::: Data for this task

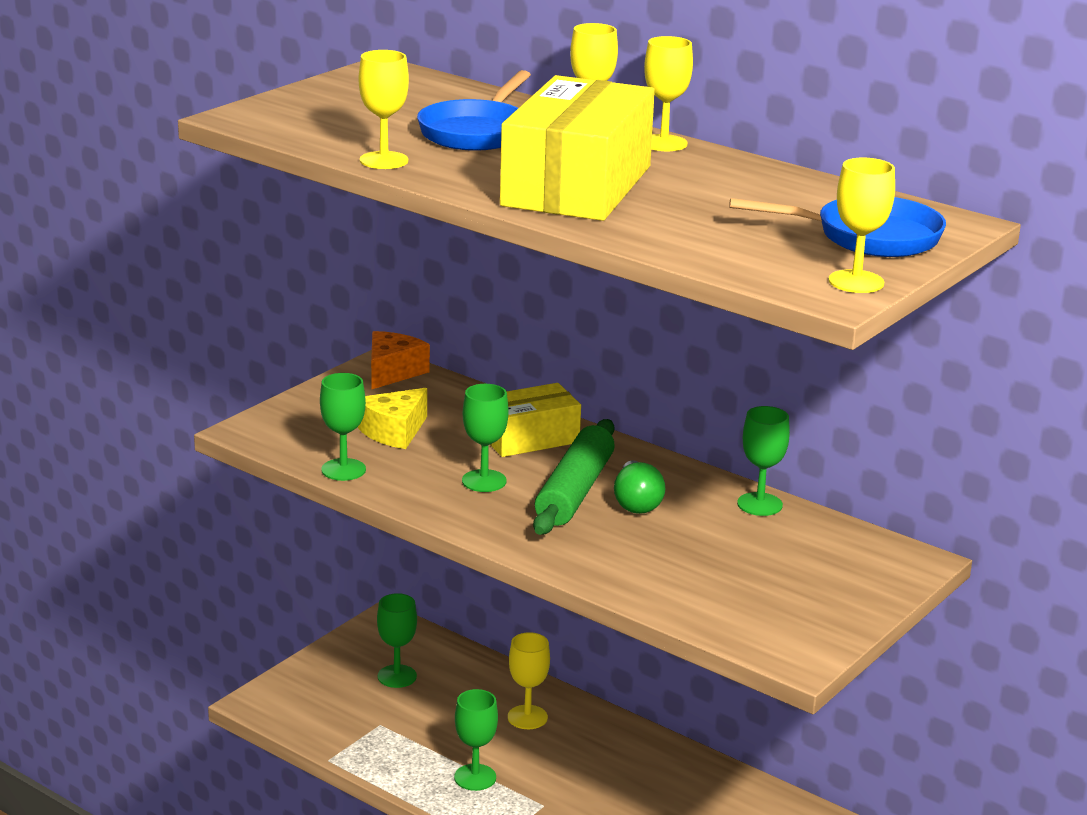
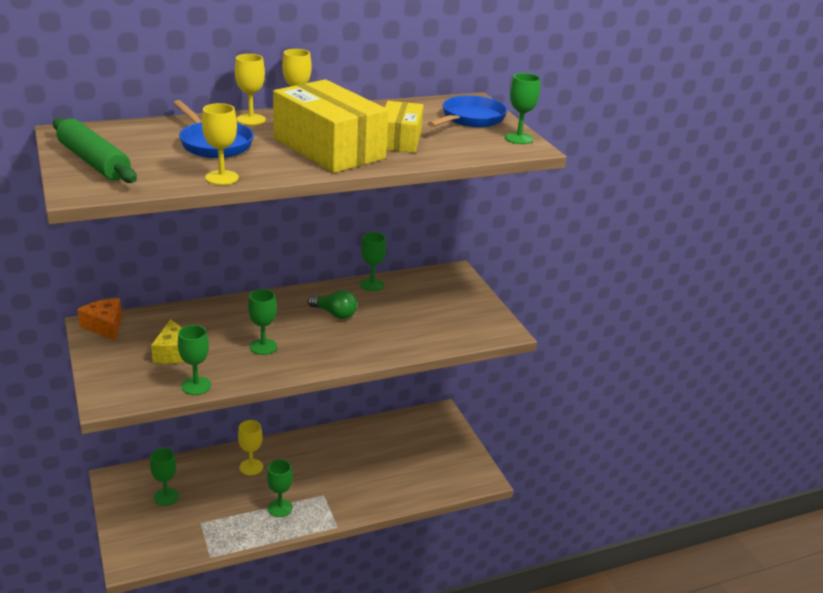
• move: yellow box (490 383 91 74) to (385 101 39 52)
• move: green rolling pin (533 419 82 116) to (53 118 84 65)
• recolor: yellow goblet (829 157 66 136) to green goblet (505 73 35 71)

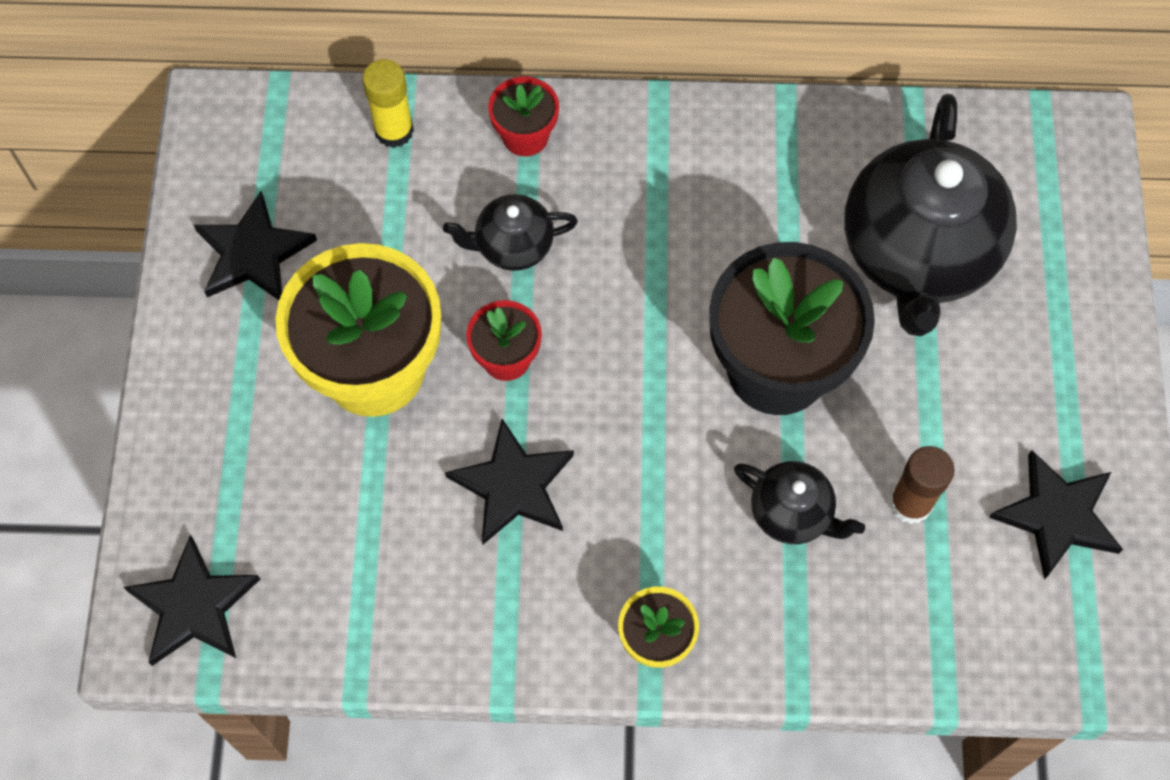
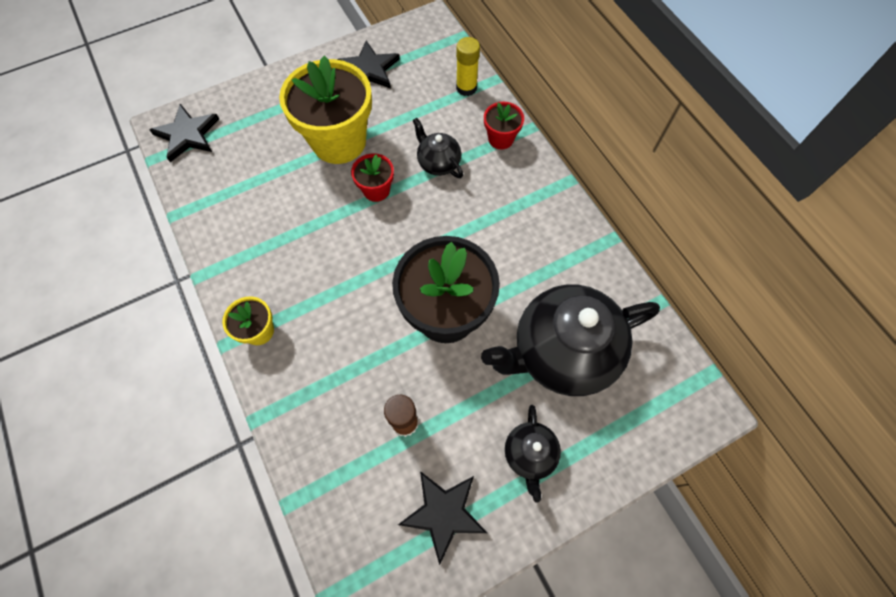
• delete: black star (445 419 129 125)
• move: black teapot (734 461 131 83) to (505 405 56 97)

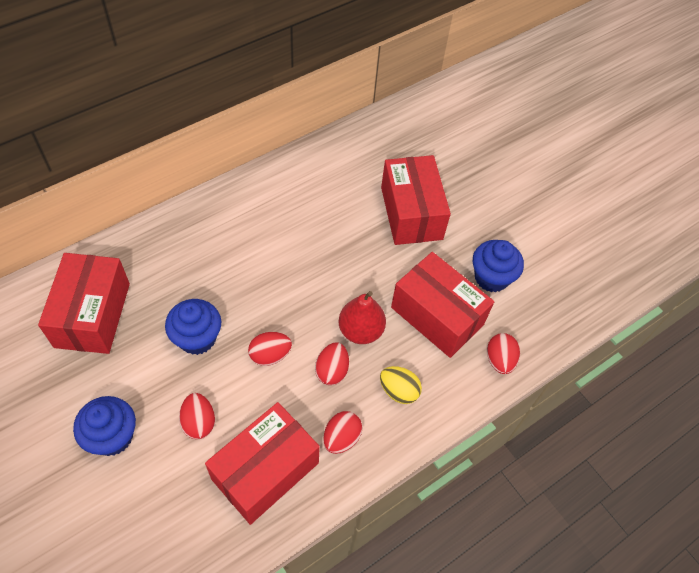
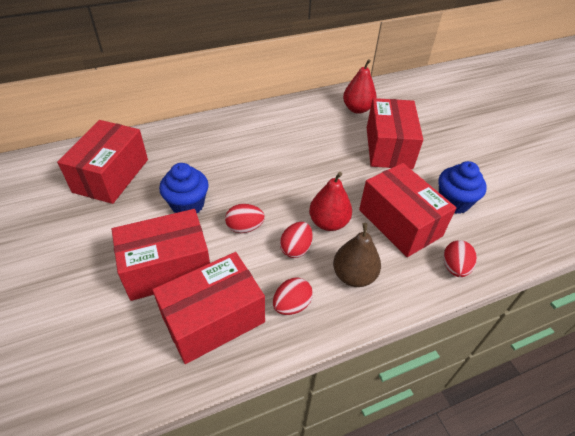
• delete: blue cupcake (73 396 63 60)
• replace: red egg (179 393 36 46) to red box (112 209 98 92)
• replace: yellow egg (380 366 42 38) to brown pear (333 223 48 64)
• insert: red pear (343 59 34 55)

::::::

**Exercise objective**
Exactly as they stand, the entries must be written out again, pictures excluded.

**Task output**
• move: yellow box (490 383 91 74) to (385 101 39 52)
• move: green rolling pin (533 419 82 116) to (53 118 84 65)
• recolor: yellow goblet (829 157 66 136) to green goblet (505 73 35 71)

• delete: black star (445 419 129 125)
• move: black teapot (734 461 131 83) to (505 405 56 97)

• delete: blue cupcake (73 396 63 60)
• replace: red egg (179 393 36 46) to red box (112 209 98 92)
• replace: yellow egg (380 366 42 38) to brown pear (333 223 48 64)
• insert: red pear (343 59 34 55)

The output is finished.